Data items:
########

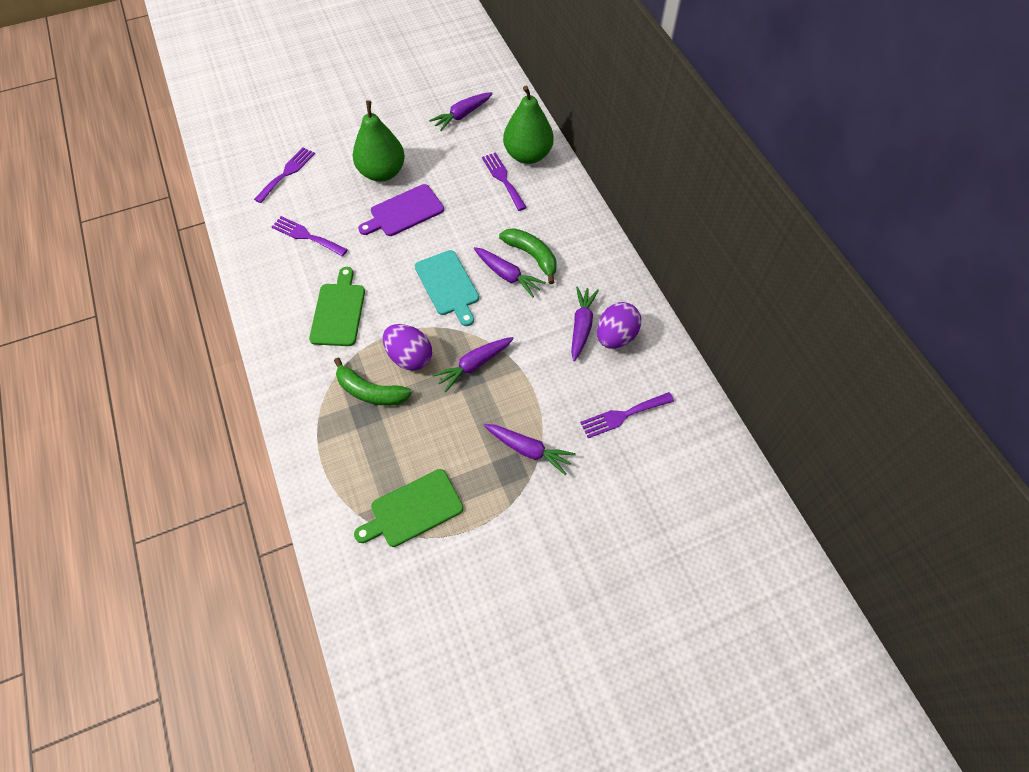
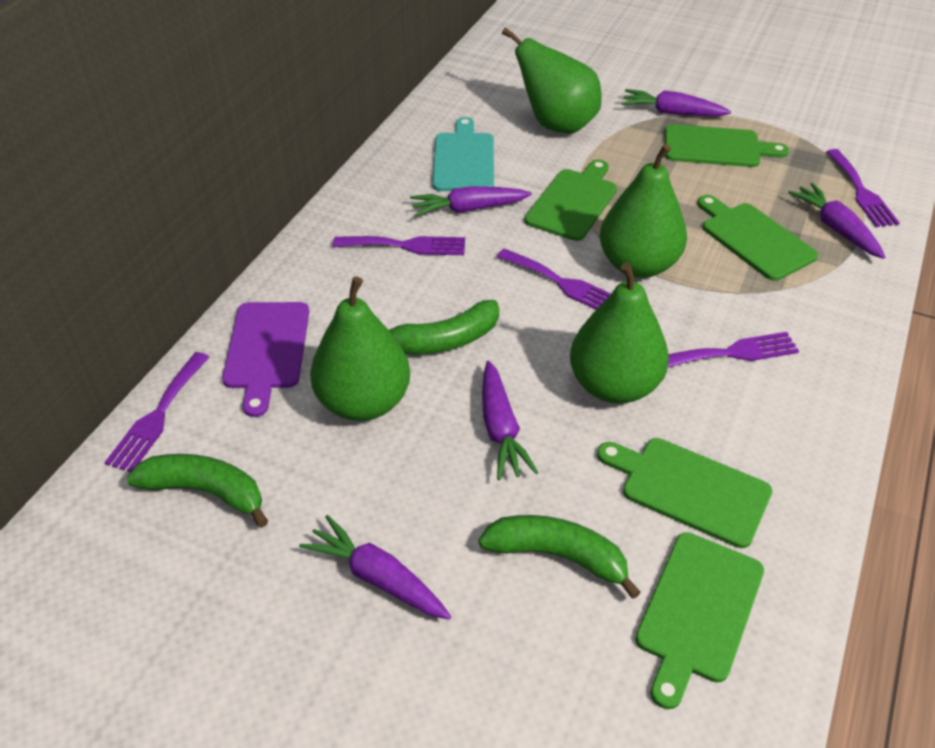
green banana: 2 -> 3
green cutting board: 2 -> 5
green pear: 2 -> 4
purple egg: 2 -> 0
purple fork: 4 -> 5

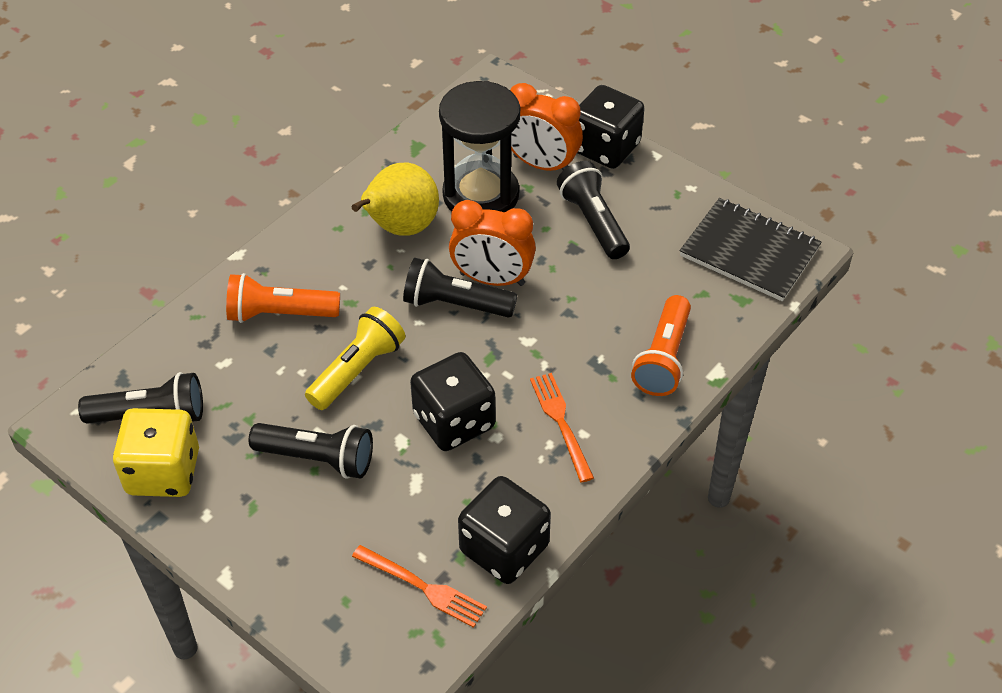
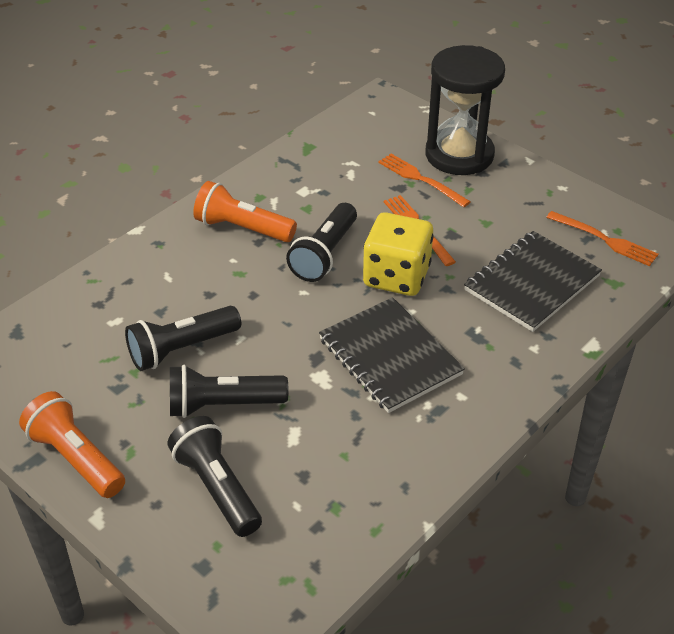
black dice: 3 -> 0
black notebook: 1 -> 2
orange clock: 2 -> 0
orange fork: 2 -> 3
yellow flashlight: 1 -> 0
yellow pear: 1 -> 0

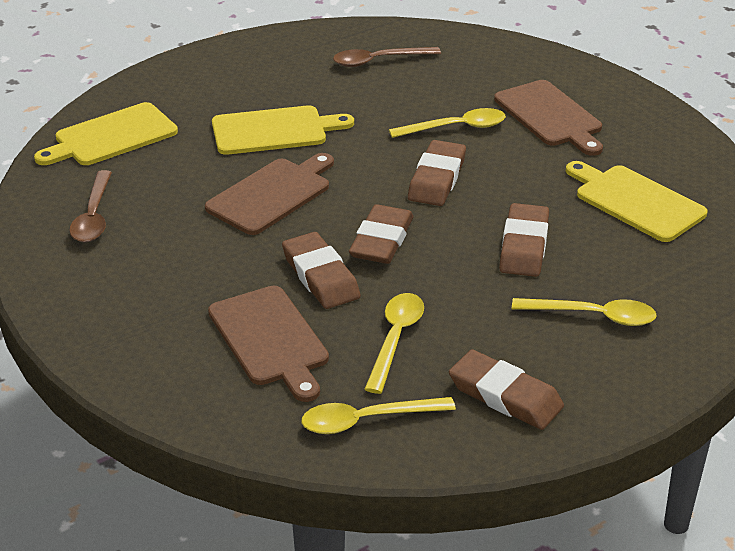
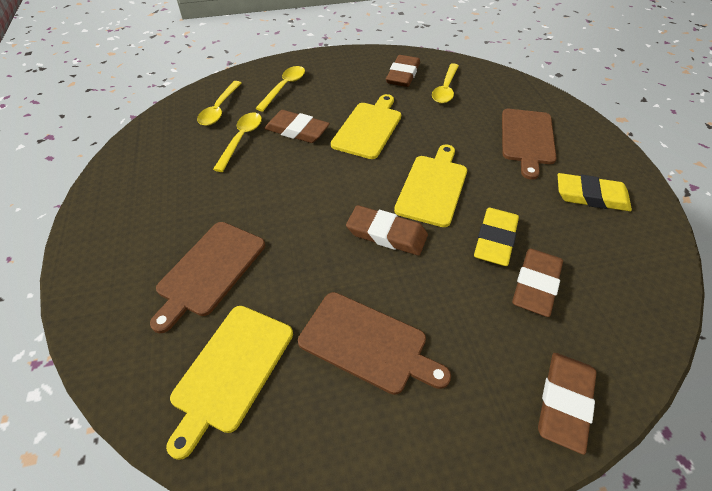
brown spoon: 2 -> 0
yellow eraser: 0 -> 2

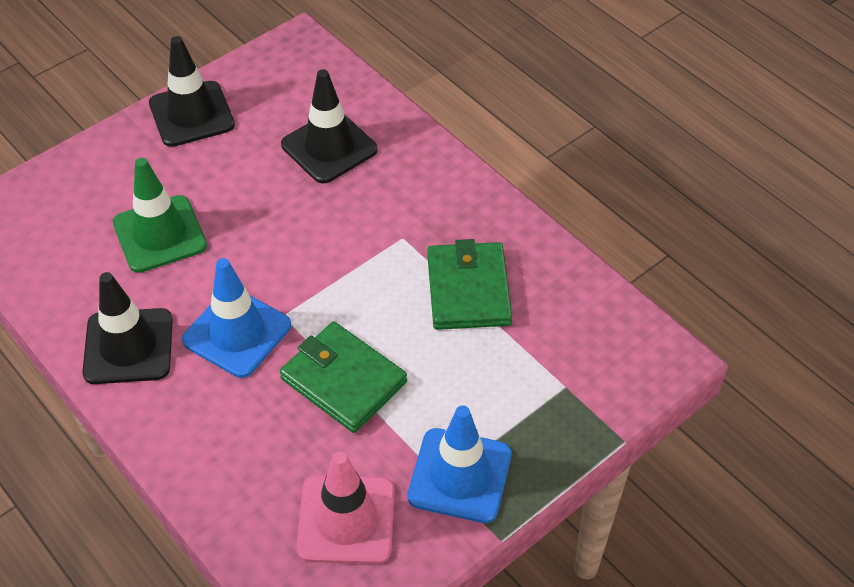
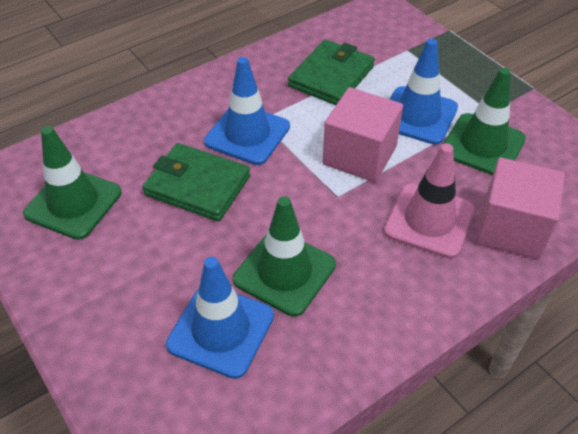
black traffic cone: 3 -> 0
blue traffic cone: 2 -> 3
green traffic cone: 1 -> 3
pink cube: 0 -> 2

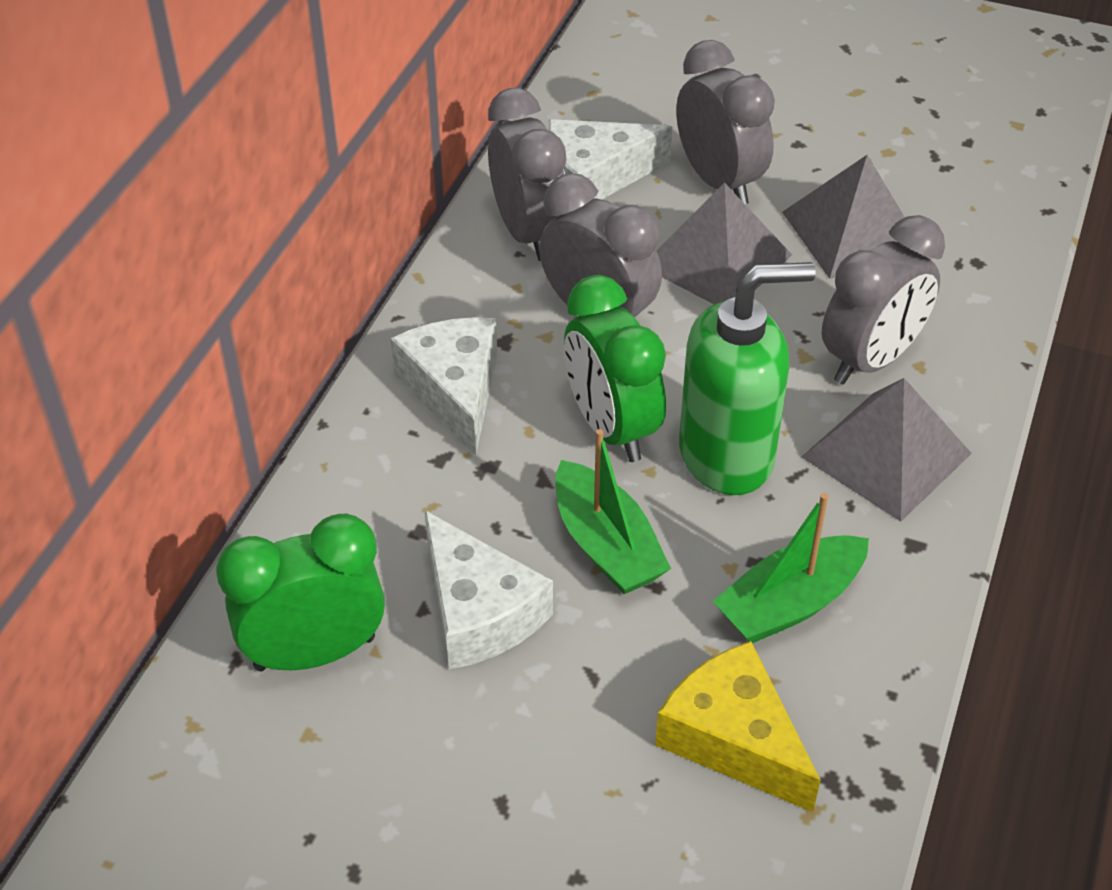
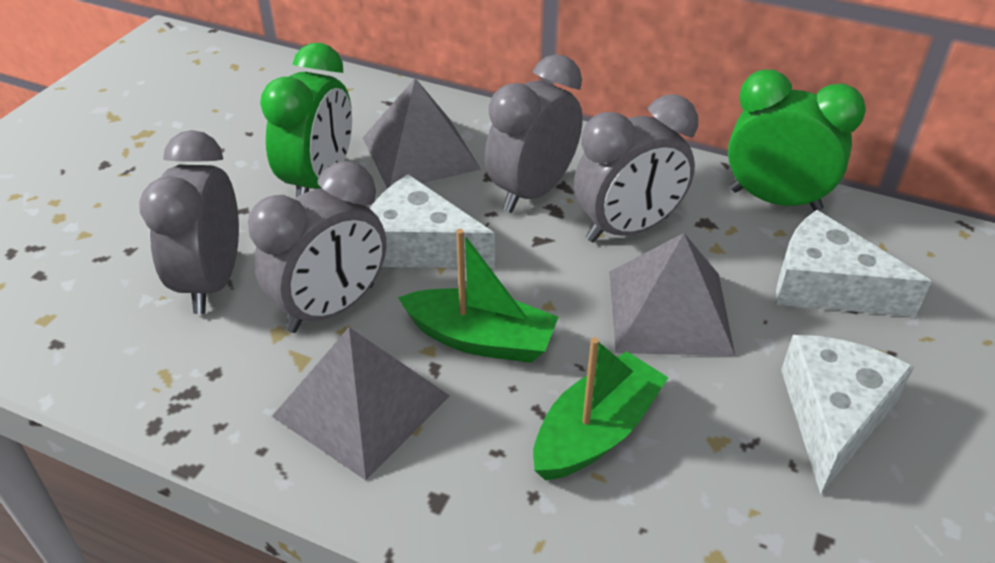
green soap dispenser: 1 -> 0
yellow cheese: 1 -> 0

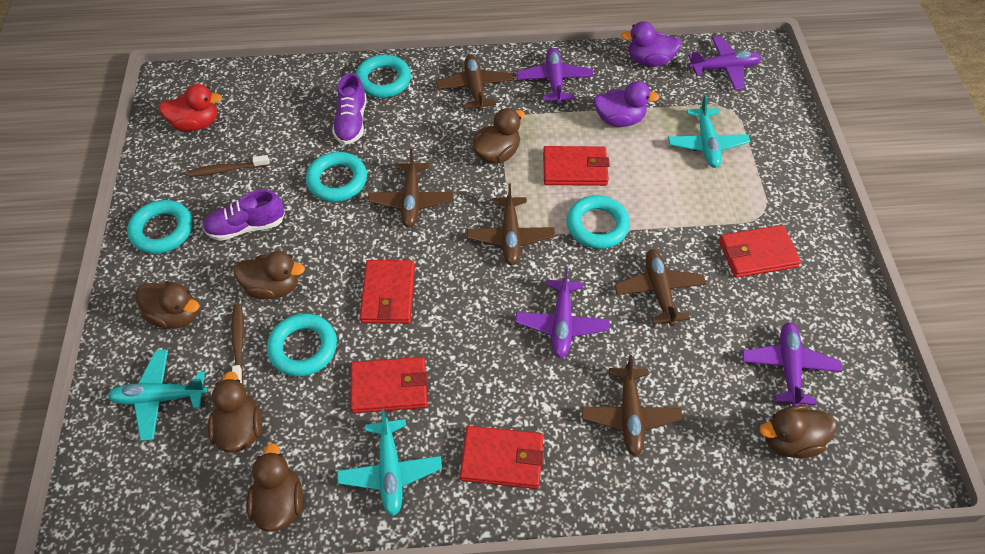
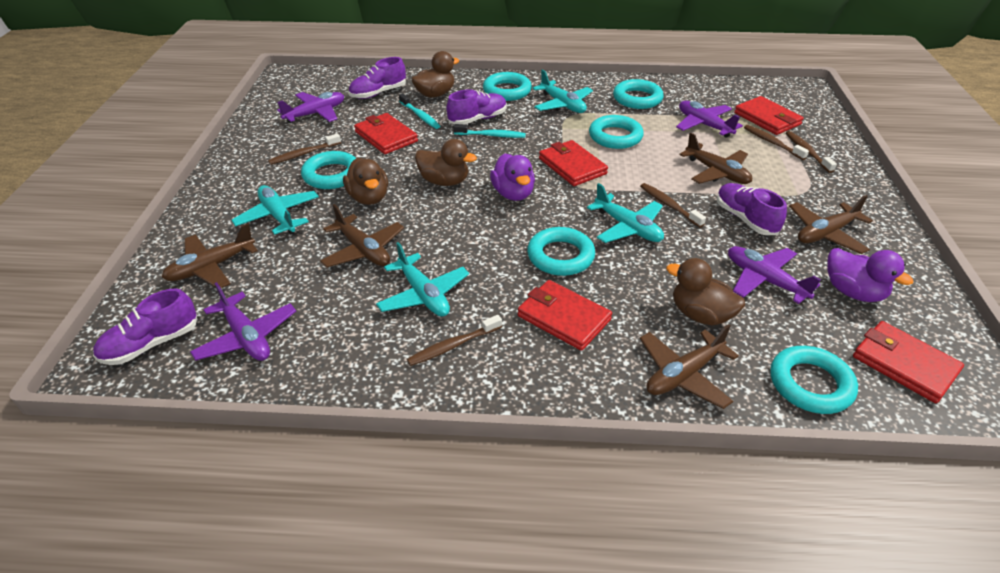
brown duck: 6 -> 4
brown toothbrush: 2 -> 5
purple shoe: 2 -> 4
red duck: 1 -> 0
turquoise plane: 3 -> 4
turquoise ring: 5 -> 6
turquoise toothbrush: 0 -> 2

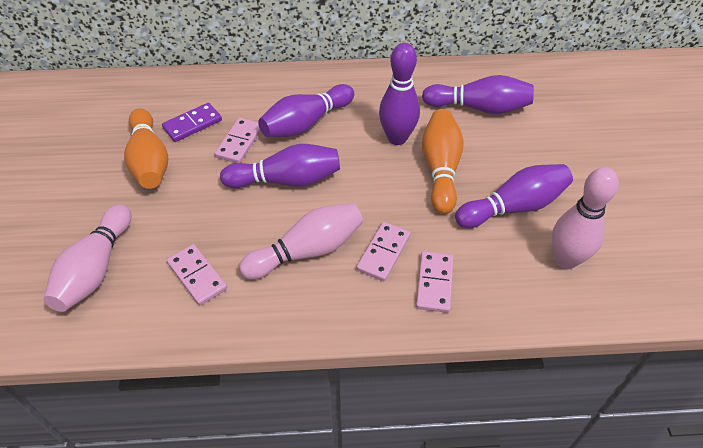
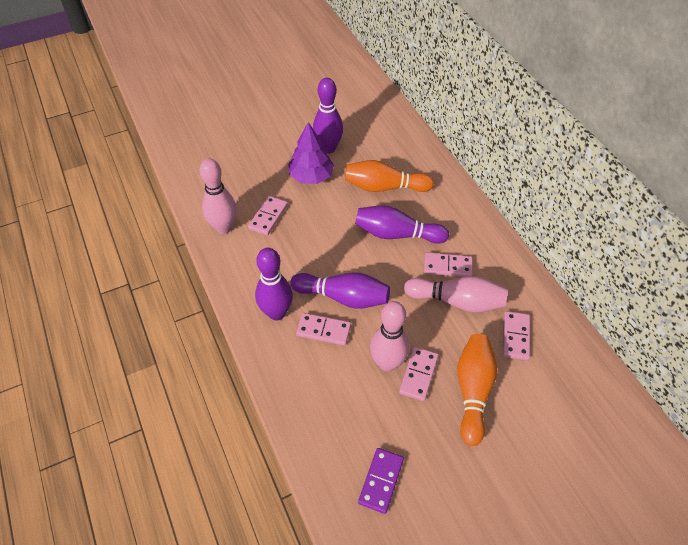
pink domino: 4 -> 5
purple bowling pin: 5 -> 4
purple tree: 0 -> 1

########

→ **What you should do**
Scan the records above for the word "yellow". Copy each line that has it.

→ **Answer space**
yellow flashlight: 1 -> 0
yellow pear: 1 -> 0
yellow eraser: 0 -> 2
yellow cheese: 1 -> 0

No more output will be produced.